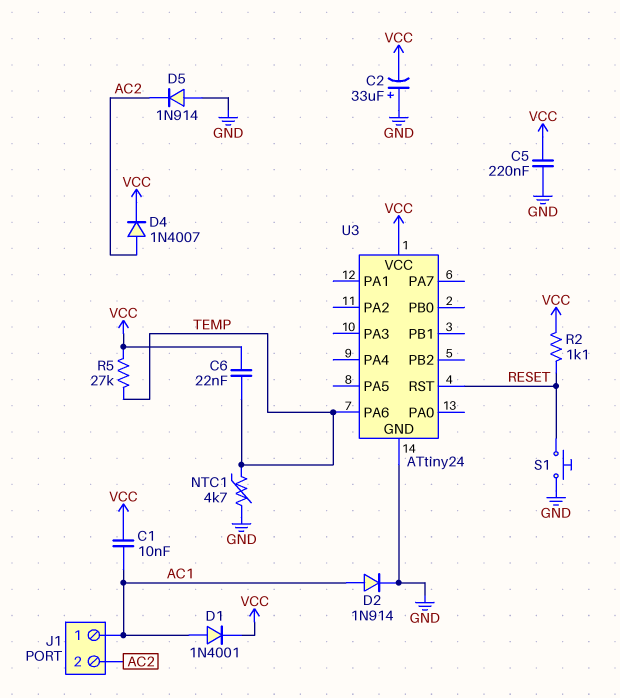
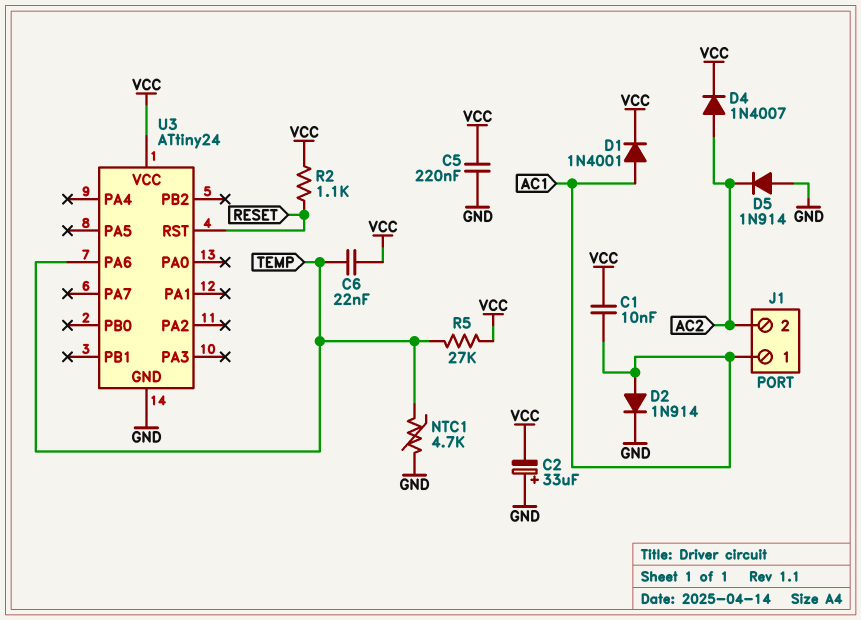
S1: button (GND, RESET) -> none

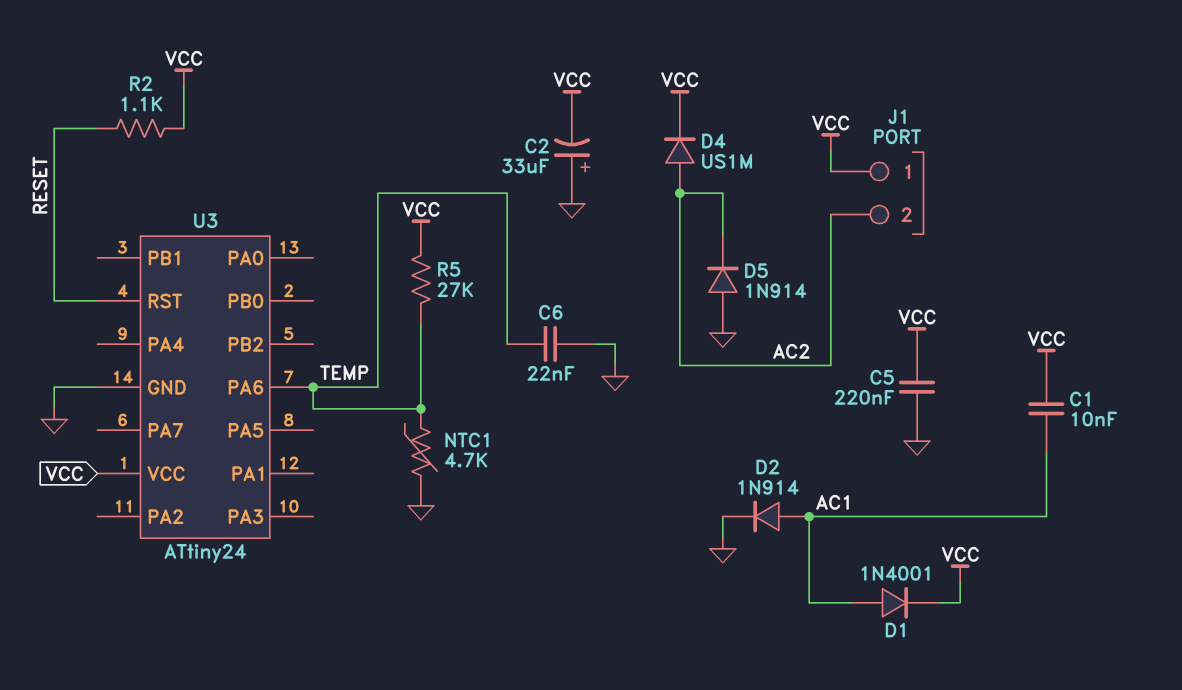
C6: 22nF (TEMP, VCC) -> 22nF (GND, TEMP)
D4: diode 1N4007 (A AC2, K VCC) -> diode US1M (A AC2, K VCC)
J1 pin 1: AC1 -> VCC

==

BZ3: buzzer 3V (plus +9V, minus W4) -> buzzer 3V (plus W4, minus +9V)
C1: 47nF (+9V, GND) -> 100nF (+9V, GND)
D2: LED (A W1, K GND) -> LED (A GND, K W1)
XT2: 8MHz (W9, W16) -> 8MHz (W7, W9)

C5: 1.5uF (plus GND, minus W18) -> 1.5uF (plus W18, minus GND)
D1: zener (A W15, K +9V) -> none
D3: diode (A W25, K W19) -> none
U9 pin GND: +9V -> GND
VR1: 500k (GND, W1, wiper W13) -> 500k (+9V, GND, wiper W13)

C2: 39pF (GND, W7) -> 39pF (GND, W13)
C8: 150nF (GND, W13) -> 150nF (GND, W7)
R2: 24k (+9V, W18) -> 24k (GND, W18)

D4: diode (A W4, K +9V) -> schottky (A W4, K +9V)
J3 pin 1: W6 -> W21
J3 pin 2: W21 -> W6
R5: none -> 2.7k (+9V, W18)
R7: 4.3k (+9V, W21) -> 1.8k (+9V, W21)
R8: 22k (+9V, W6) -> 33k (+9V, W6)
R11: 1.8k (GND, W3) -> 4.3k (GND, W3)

» **Work instruction**: Above are the entries. Quote exactly the lines from the one bearing "J3 pin 2: W21 -> W6" through the one bearing "R11: 1.8k (GND, W3) -> 4.3k (GND, W3)".

» **Answer to the exercise**:
J3 pin 2: W21 -> W6
R5: none -> 2.7k (+9V, W18)
R7: 4.3k (+9V, W21) -> 1.8k (+9V, W21)
R8: 22k (+9V, W6) -> 33k (+9V, W6)
R11: 1.8k (GND, W3) -> 4.3k (GND, W3)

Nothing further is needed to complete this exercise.